— Task brief —
From the records below, work out how many lines contain "none". Reply with that number alone.
=== Material provided ===
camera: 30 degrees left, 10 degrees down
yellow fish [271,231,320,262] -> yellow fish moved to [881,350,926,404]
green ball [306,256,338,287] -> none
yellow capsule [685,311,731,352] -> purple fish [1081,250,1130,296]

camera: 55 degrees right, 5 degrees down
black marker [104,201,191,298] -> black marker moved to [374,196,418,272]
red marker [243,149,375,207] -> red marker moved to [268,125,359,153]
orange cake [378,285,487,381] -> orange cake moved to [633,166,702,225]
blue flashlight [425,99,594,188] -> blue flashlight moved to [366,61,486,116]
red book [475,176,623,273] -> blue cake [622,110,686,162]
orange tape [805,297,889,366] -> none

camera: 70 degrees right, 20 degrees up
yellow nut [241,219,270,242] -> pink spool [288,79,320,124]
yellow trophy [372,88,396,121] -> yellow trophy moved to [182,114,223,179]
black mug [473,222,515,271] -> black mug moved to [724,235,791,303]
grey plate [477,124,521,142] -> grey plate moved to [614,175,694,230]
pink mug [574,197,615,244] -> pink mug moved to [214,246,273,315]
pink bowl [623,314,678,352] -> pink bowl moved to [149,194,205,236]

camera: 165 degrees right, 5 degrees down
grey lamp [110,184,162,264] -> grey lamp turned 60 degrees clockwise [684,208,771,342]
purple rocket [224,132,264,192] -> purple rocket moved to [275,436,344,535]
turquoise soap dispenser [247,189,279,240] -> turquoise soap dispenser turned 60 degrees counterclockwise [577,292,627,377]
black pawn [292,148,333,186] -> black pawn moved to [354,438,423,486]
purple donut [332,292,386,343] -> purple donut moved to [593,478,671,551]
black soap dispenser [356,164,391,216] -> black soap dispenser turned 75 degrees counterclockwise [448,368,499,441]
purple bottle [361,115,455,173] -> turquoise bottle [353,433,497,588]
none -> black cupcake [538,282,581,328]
===
— Task solution —
3